BEGIN Record excerpts
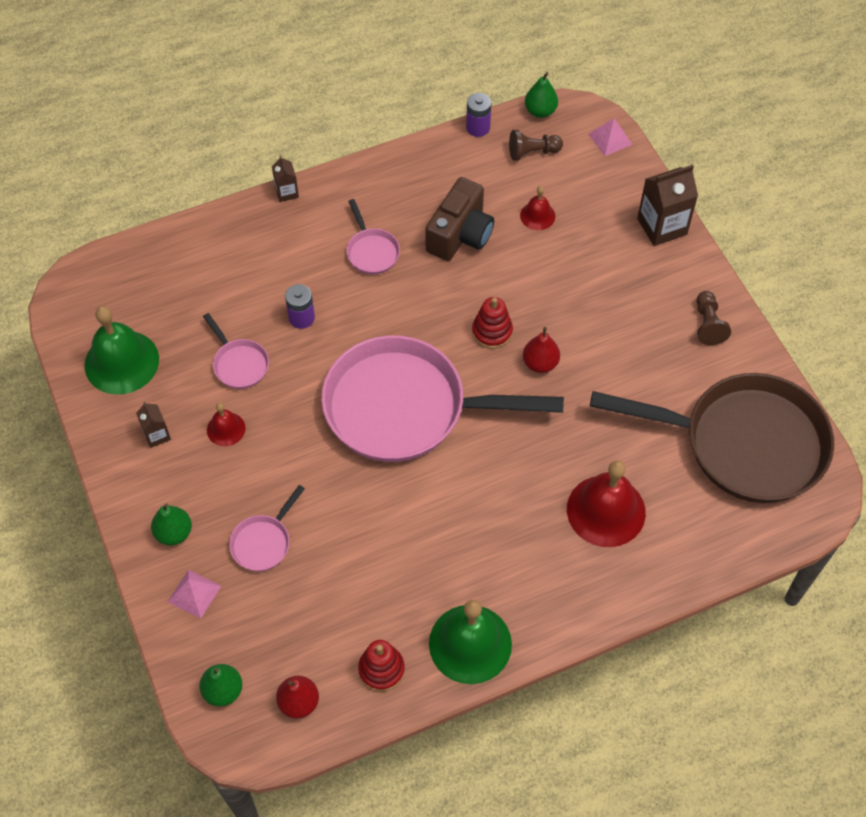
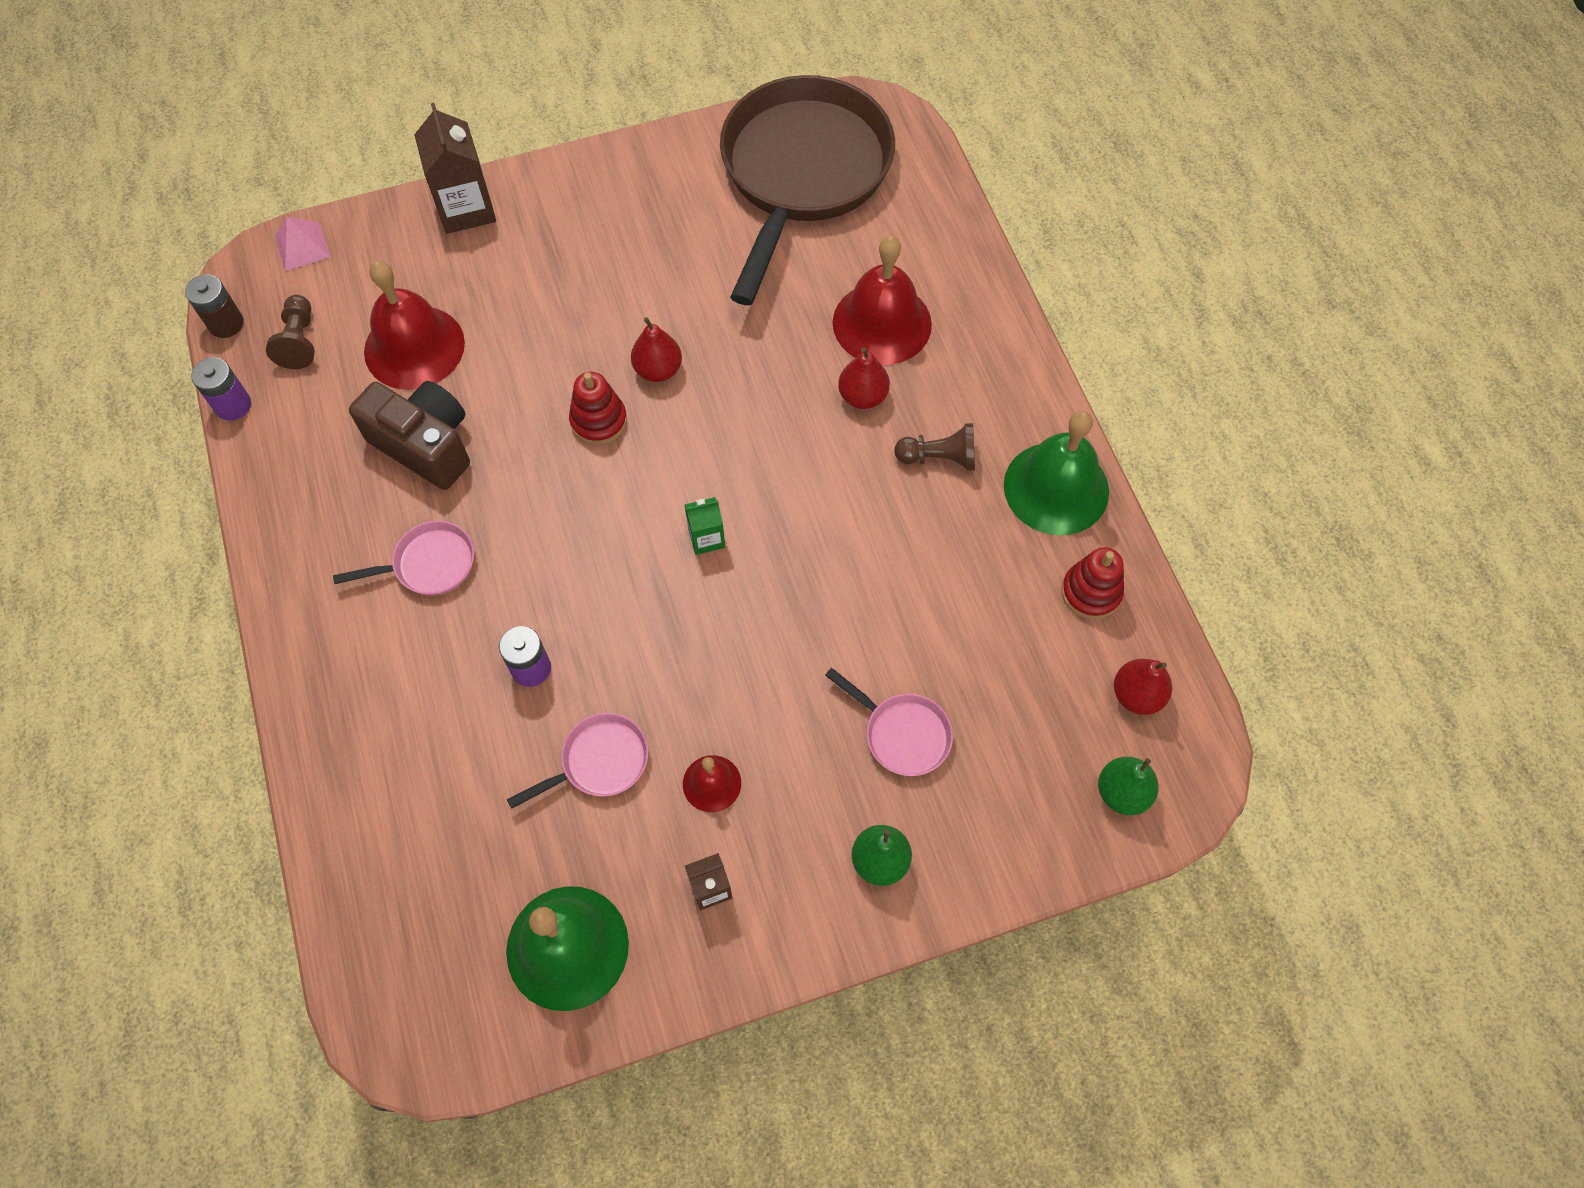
camera: 85 degrees left, 5 degrees up
pink pyramid [168,570,221,619] -> none
brown carton [272,156,299,202] -> none
pink pan [321,335,564,462] -> green carton [685,497,725,555]
red bell [520,186,555,230] -> red bell [364,261,465,390], size x1.98
green pear [525,72,558,118] -> brown battery [185,274,244,338]
brown pawn [697,291,731,345] -> brown pawn moved to [894,423,975,471]
none -> red pear [838,347,890,409]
END Record excerpts
Work to complete
Pictures stay out; the entries above are to be output exactly as given.

Output for this exercise
camera: 85 degrees left, 5 degrees up
pink pyramid [168,570,221,619] -> none
brown carton [272,156,299,202] -> none
pink pan [321,335,564,462] -> green carton [685,497,725,555]
red bell [520,186,555,230] -> red bell [364,261,465,390], size x1.98
green pear [525,72,558,118] -> brown battery [185,274,244,338]
brown pawn [697,291,731,345] -> brown pawn moved to [894,423,975,471]
none -> red pear [838,347,890,409]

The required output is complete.